ASSIGNMENT
Output the complete listing. Match it exactly.

....

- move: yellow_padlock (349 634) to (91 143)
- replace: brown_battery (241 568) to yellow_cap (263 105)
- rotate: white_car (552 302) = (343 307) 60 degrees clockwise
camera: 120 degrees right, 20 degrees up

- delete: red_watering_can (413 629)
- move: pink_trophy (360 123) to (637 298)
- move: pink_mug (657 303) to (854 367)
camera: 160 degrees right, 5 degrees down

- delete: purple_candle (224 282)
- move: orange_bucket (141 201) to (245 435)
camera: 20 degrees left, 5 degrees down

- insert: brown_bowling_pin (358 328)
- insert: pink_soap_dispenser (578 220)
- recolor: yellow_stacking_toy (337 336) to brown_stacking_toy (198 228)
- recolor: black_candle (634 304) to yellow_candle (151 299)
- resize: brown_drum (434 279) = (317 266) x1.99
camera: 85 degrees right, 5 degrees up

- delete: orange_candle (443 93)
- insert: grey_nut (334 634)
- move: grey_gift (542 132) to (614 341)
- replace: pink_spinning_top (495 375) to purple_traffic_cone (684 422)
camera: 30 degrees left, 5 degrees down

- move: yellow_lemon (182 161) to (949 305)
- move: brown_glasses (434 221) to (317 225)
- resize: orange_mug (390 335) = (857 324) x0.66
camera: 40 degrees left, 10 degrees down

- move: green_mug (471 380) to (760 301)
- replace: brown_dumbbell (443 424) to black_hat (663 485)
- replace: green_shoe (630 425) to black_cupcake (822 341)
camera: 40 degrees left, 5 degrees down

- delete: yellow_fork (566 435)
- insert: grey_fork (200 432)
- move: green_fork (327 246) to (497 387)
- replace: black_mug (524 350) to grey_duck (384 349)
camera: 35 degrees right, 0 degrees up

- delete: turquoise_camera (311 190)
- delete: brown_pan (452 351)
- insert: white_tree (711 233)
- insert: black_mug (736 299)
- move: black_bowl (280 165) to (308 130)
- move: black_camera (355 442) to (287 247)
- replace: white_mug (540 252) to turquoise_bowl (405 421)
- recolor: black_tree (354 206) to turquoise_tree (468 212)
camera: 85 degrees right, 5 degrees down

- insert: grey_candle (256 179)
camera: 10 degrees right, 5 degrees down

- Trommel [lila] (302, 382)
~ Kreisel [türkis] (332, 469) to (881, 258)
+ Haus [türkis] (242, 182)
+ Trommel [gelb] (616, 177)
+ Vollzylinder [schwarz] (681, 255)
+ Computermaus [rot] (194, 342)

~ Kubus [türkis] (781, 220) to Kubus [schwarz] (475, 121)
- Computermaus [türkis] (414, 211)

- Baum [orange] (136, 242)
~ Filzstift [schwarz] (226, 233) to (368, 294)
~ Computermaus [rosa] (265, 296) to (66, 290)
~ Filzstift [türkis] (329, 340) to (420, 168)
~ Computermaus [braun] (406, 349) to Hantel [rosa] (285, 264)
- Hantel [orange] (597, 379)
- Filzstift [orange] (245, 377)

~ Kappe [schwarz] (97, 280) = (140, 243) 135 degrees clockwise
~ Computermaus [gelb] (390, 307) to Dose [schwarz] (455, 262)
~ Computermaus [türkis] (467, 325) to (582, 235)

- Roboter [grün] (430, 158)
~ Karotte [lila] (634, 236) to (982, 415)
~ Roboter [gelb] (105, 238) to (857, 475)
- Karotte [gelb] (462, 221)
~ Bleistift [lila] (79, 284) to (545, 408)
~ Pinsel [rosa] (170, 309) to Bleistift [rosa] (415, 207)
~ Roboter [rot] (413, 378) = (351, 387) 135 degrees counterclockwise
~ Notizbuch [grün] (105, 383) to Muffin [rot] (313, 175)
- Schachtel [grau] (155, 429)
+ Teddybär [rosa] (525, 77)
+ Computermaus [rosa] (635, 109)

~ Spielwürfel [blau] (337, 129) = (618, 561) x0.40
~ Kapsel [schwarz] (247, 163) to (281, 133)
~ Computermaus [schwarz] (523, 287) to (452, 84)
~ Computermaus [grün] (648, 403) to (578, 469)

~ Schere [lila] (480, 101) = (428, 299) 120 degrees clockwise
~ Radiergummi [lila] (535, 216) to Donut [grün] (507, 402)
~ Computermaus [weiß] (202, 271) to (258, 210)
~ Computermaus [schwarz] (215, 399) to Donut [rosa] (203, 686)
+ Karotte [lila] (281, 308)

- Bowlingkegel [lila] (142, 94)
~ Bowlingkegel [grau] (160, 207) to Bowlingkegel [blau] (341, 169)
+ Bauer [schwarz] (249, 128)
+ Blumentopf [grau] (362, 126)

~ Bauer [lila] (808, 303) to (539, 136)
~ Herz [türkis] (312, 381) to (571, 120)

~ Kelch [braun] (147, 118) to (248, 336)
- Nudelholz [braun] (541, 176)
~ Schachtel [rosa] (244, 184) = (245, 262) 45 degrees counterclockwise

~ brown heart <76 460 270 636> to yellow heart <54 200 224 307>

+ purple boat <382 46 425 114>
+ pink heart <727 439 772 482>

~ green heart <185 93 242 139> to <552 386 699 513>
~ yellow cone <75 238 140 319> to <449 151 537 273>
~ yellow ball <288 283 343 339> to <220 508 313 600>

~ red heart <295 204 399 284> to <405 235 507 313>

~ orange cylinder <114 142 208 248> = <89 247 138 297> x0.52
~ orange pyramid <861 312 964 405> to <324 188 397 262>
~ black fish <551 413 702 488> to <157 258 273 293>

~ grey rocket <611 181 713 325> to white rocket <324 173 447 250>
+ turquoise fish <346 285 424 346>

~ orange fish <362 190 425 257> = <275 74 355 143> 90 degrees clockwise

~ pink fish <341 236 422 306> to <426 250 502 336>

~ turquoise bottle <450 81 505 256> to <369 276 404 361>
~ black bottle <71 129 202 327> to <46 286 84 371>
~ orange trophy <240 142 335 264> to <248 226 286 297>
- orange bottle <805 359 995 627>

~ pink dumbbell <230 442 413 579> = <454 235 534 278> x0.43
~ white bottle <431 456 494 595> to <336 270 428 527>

....

ANSWER TO THIS EXERCISE
- move: yellow_padlock (349 634) to (91 143)
- replace: brown_battery (241 568) to yellow_cap (263 105)
- rotate: white_car (552 302) = (343 307) 60 degrees clockwise
camera: 120 degrees right, 20 degrees up

- delete: red_watering_can (413 629)
- move: pink_trophy (360 123) to (637 298)
- move: pink_mug (657 303) to (854 367)
camera: 160 degrees right, 5 degrees down

- delete: purple_candle (224 282)
- move: orange_bucket (141 201) to (245 435)
camera: 20 degrees left, 5 degrees down

- insert: brown_bowling_pin (358 328)
- insert: pink_soap_dispenser (578 220)
- recolor: yellow_stacking_toy (337 336) to brown_stacking_toy (198 228)
- recolor: black_candle (634 304) to yellow_candle (151 299)
- resize: brown_drum (434 279) = (317 266) x1.99
camera: 85 degrees right, 5 degrees up

- delete: orange_candle (443 93)
- insert: grey_nut (334 634)
- move: grey_gift (542 132) to (614 341)
- replace: pink_spinning_top (495 375) to purple_traffic_cone (684 422)
camera: 30 degrees left, 5 degrees down

- move: yellow_lemon (182 161) to (949 305)
- move: brown_glasses (434 221) to (317 225)
- resize: orange_mug (390 335) = (857 324) x0.66
camera: 40 degrees left, 10 degrees down

- move: green_mug (471 380) to (760 301)
- replace: brown_dumbbell (443 424) to black_hat (663 485)
- replace: green_shoe (630 425) to black_cupcake (822 341)
camera: 40 degrees left, 5 degrees down

- delete: yellow_fork (566 435)
- insert: grey_fork (200 432)
- move: green_fork (327 246) to (497 387)
- replace: black_mug (524 350) to grey_duck (384 349)
camera: 35 degrees right, 0 degrees up

- delete: turquoise_camera (311 190)
- delete: brown_pan (452 351)
- insert: white_tree (711 233)
- insert: black_mug (736 299)
- move: black_bowl (280 165) to (308 130)
- move: black_camera (355 442) to (287 247)
- replace: white_mug (540 252) to turquoise_bowl (405 421)
- recolor: black_tree (354 206) to turquoise_tree (468 212)
camera: 85 degrees right, 5 degrees down

- insert: grey_candle (256 179)
camera: 10 degrees right, 5 degrees down

- Trommel [lila] (302, 382)
~ Kreisel [türkis] (332, 469) to (881, 258)
+ Haus [türkis] (242, 182)
+ Trommel [gelb] (616, 177)
+ Vollzylinder [schwarz] (681, 255)
+ Computermaus [rot] (194, 342)

~ Kubus [türkis] (781, 220) to Kubus [schwarz] (475, 121)
- Computermaus [türkis] (414, 211)

- Baum [orange] (136, 242)
~ Filzstift [schwarz] (226, 233) to (368, 294)
~ Computermaus [rosa] (265, 296) to (66, 290)
~ Filzstift [türkis] (329, 340) to (420, 168)
~ Computermaus [braun] (406, 349) to Hantel [rosa] (285, 264)
- Hantel [orange] (597, 379)
- Filzstift [orange] (245, 377)

~ Kappe [schwarz] (97, 280) = (140, 243) 135 degrees clockwise
~ Computermaus [gelb] (390, 307) to Dose [schwarz] (455, 262)
~ Computermaus [türkis] (467, 325) to (582, 235)

- Roboter [grün] (430, 158)
~ Karotte [lila] (634, 236) to (982, 415)
~ Roboter [gelb] (105, 238) to (857, 475)
- Karotte [gelb] (462, 221)
~ Bleistift [lila] (79, 284) to (545, 408)
~ Pinsel [rosa] (170, 309) to Bleistift [rosa] (415, 207)
~ Roboter [rot] (413, 378) = (351, 387) 135 degrees counterclockwise
~ Notizbuch [grün] (105, 383) to Muffin [rot] (313, 175)
- Schachtel [grau] (155, 429)
+ Teddybär [rosa] (525, 77)
+ Computermaus [rosa] (635, 109)

~ Spielwürfel [blau] (337, 129) = (618, 561) x0.40
~ Kapsel [schwarz] (247, 163) to (281, 133)
~ Computermaus [schwarz] (523, 287) to (452, 84)
~ Computermaus [grün] (648, 403) to (578, 469)

~ Schere [lila] (480, 101) = (428, 299) 120 degrees clockwise
~ Radiergummi [lila] (535, 216) to Donut [grün] (507, 402)
~ Computermaus [weiß] (202, 271) to (258, 210)
~ Computermaus [schwarz] (215, 399) to Donut [rosa] (203, 686)
+ Karotte [lila] (281, 308)

- Bowlingkegel [lila] (142, 94)
~ Bowlingkegel [grau] (160, 207) to Bowlingkegel [blau] (341, 169)
+ Bauer [schwarz] (249, 128)
+ Blumentopf [grau] (362, 126)

~ Bauer [lila] (808, 303) to (539, 136)
~ Herz [türkis] (312, 381) to (571, 120)

~ Kelch [braun] (147, 118) to (248, 336)
- Nudelholz [braun] (541, 176)
~ Schachtel [rosa] (244, 184) = (245, 262) 45 degrees counterclockwise

~ brown heart <76 460 270 636> to yellow heart <54 200 224 307>

+ purple boat <382 46 425 114>
+ pink heart <727 439 772 482>

~ green heart <185 93 242 139> to <552 386 699 513>
~ yellow cone <75 238 140 319> to <449 151 537 273>
~ yellow ball <288 283 343 339> to <220 508 313 600>

~ red heart <295 204 399 284> to <405 235 507 313>

~ orange cylinder <114 142 208 248> = <89 247 138 297> x0.52
~ orange pyramid <861 312 964 405> to <324 188 397 262>
~ black fish <551 413 702 488> to <157 258 273 293>

~ grey rocket <611 181 713 325> to white rocket <324 173 447 250>
+ turquoise fish <346 285 424 346>

~ orange fish <362 190 425 257> = <275 74 355 143> 90 degrees clockwise

~ pink fish <341 236 422 306> to <426 250 502 336>

~ turquoise bottle <450 81 505 256> to <369 276 404 361>
~ black bottle <71 129 202 327> to <46 286 84 371>
~ orange trophy <240 142 335 264> to <248 226 286 297>
- orange bottle <805 359 995 627>

~ pink dumbbell <230 442 413 579> = <454 235 534 278> x0.43
~ white bottle <431 456 494 595> to <336 270 428 527>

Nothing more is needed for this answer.